Within the entries below, find the portion that opens with the line containing "(170, 253) = (223, 528): green" and closes with the line containing "(546, 170) = (360, 282): orange". Retype that portion exactly and only.
______________________________
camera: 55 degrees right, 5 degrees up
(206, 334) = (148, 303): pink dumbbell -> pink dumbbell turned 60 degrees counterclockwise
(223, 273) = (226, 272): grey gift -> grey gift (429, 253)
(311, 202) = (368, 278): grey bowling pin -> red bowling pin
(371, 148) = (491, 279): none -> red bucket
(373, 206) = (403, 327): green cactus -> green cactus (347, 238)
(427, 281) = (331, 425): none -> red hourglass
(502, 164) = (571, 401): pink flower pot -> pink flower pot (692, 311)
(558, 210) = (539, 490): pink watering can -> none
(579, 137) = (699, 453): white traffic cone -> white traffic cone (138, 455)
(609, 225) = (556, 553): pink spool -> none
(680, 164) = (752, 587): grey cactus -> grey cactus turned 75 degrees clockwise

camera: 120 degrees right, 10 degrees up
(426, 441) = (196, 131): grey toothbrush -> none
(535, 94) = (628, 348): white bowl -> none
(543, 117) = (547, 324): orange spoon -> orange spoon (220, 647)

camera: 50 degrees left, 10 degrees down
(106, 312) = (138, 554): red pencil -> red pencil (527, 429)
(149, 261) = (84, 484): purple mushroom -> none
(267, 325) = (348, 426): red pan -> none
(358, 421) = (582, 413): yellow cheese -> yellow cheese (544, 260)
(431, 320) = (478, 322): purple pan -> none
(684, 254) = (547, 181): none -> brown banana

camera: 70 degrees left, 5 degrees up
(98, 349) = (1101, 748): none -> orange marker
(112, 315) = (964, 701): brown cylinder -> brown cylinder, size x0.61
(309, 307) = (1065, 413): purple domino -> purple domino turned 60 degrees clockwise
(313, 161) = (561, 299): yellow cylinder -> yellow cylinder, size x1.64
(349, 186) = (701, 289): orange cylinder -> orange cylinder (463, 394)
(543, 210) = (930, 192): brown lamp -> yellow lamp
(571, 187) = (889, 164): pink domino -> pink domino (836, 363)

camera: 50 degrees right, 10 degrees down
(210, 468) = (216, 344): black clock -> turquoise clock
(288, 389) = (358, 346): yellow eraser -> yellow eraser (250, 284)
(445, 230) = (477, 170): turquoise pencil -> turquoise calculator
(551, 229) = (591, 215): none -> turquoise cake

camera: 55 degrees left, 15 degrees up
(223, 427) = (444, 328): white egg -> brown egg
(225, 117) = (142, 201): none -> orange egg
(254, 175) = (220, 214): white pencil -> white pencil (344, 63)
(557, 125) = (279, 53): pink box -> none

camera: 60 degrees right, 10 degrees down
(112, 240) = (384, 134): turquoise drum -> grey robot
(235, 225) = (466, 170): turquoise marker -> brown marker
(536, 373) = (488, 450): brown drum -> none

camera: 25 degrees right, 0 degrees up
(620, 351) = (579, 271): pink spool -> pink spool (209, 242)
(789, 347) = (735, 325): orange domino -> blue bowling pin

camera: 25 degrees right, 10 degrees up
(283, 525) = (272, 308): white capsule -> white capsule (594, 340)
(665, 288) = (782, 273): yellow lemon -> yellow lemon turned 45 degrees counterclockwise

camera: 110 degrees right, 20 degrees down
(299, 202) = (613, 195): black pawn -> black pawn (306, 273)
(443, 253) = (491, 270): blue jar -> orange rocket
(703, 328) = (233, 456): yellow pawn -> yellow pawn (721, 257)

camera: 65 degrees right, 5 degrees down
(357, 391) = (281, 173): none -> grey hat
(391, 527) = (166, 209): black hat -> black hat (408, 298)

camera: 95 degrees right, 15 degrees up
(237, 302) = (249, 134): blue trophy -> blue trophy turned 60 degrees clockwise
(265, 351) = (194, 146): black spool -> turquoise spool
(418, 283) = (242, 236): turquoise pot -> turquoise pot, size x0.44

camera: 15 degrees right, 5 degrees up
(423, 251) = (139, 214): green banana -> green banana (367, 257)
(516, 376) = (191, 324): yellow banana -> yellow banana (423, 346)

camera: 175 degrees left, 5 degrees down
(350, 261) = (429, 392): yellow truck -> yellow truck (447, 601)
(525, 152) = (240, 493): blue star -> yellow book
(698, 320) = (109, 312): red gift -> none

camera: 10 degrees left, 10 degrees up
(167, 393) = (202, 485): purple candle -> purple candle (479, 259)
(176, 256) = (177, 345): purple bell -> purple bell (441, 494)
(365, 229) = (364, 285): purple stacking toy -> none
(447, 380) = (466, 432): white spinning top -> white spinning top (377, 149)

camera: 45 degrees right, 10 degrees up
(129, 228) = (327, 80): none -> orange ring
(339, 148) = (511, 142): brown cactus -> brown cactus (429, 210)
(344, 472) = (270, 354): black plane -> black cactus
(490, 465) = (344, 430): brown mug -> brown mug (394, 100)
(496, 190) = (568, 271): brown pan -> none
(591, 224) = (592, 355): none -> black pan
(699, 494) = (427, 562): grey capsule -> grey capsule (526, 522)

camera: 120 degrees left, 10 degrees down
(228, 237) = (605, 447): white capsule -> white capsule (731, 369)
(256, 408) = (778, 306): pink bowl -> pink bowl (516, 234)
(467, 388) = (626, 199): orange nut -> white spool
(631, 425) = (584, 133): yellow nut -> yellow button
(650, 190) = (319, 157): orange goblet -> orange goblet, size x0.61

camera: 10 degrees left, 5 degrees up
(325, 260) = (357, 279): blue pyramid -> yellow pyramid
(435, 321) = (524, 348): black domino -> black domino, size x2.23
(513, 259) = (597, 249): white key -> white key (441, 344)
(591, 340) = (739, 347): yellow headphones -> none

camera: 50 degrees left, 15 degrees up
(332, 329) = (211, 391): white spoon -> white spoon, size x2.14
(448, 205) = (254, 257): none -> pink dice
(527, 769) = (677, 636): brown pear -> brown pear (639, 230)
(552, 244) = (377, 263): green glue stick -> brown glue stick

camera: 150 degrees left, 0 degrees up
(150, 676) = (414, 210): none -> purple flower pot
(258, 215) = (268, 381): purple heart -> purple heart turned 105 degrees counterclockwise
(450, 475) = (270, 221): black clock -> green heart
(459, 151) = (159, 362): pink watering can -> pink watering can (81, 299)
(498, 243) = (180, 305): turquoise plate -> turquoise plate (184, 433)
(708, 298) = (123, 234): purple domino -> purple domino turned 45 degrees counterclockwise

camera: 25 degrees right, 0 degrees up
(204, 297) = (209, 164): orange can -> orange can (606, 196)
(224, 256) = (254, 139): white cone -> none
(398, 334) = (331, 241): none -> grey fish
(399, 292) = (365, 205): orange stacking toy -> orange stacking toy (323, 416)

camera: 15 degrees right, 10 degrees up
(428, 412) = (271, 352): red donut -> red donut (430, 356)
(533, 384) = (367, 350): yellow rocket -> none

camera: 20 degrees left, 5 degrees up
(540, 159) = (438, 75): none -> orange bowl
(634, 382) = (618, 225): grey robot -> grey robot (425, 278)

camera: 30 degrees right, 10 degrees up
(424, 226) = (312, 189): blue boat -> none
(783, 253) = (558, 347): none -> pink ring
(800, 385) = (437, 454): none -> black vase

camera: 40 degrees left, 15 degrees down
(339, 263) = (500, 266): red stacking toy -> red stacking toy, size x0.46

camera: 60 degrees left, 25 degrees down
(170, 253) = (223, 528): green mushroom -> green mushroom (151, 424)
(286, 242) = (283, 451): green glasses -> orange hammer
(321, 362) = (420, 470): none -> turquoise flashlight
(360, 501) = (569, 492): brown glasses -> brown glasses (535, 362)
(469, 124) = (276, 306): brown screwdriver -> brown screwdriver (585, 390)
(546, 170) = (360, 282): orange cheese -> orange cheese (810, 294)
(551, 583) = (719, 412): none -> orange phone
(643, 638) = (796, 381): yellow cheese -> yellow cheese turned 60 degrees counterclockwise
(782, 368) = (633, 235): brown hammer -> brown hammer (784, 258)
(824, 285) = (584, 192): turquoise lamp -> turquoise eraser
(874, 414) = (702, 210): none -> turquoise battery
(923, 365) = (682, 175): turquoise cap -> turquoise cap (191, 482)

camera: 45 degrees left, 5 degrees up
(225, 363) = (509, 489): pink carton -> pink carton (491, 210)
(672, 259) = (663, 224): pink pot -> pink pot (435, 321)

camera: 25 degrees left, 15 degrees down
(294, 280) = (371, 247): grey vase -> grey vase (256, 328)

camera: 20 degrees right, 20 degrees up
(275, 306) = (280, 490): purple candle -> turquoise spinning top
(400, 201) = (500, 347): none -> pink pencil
______________________________
ANSWER AREA:
(170, 253) = (223, 528): green mushroom -> green mushroom (151, 424)
(286, 242) = (283, 451): green glasses -> orange hammer
(321, 362) = (420, 470): none -> turquoise flashlight
(360, 501) = (569, 492): brown glasses -> brown glasses (535, 362)
(469, 124) = (276, 306): brown screwdriver -> brown screwdriver (585, 390)
(546, 170) = (360, 282): orange cheese -> orange cheese (810, 294)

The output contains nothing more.